═══ Material shown

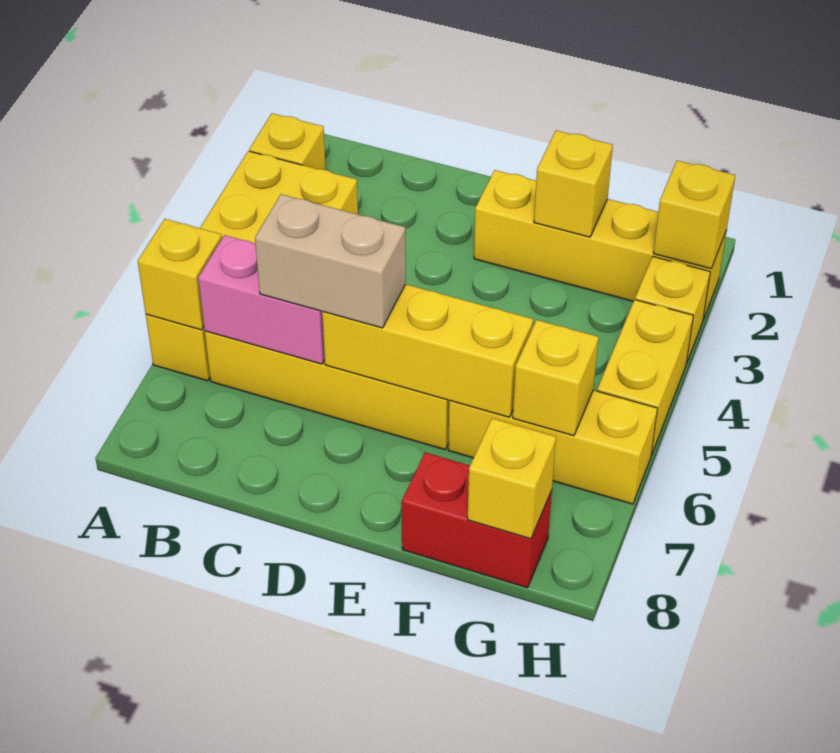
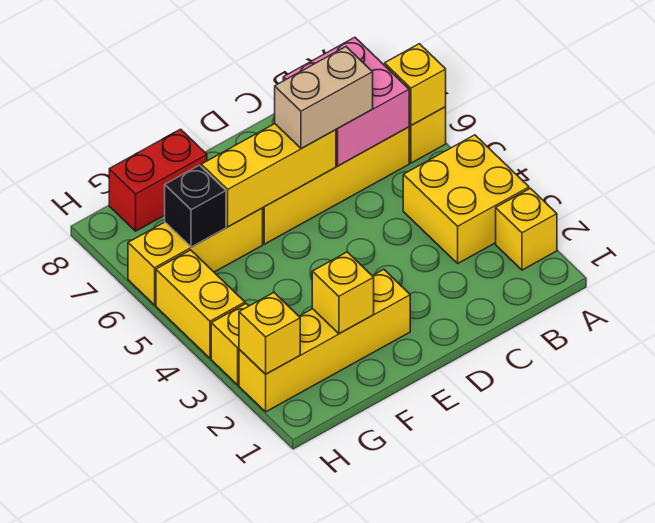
pink brick B6:C6 level 2 -> pink brick B6:C7 level 2
yellow brick G6 level 2 -> black brick G6 level 2
yellow brick G8 level 2 -> none

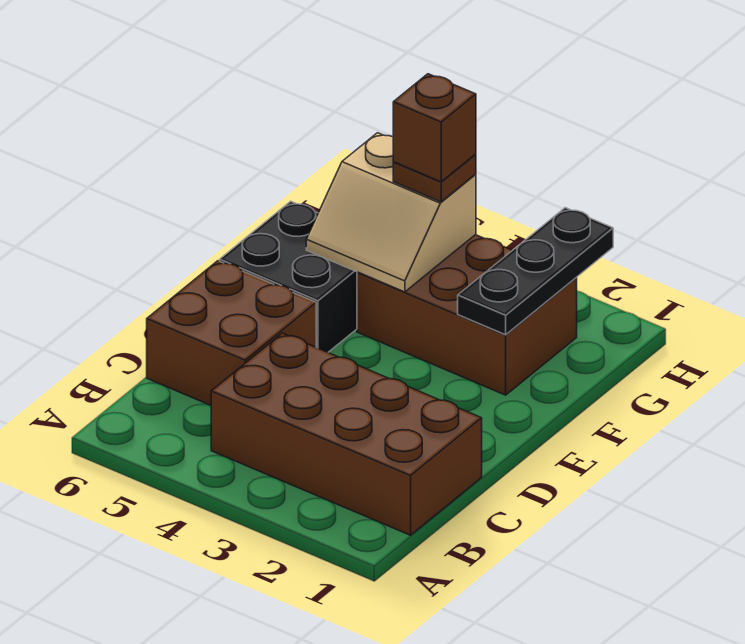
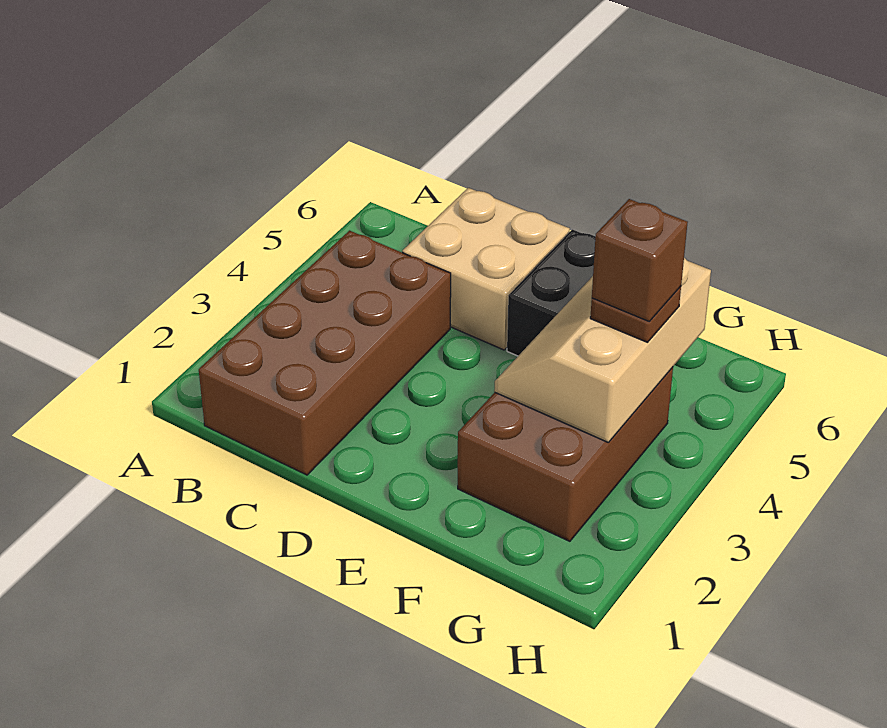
brown brick C5:D6 level 1 -> tan brick C5:D6 level 1
black plate F2:H2 level 2 -> none
tan slope F4:G5 level 2 top G -> tan slope F3:G5 level 2 top G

══════

• _Your goal_: Because only the text is wanted, repeat all the entries exactly and leave out the pictures.

• _Answer_:
pink brick B6:C6 level 2 -> pink brick B6:C7 level 2
yellow brick G6 level 2 -> black brick G6 level 2
yellow brick G8 level 2 -> none

brown brick C5:D6 level 1 -> tan brick C5:D6 level 1
black plate F2:H2 level 2 -> none
tan slope F4:G5 level 2 top G -> tan slope F3:G5 level 2 top G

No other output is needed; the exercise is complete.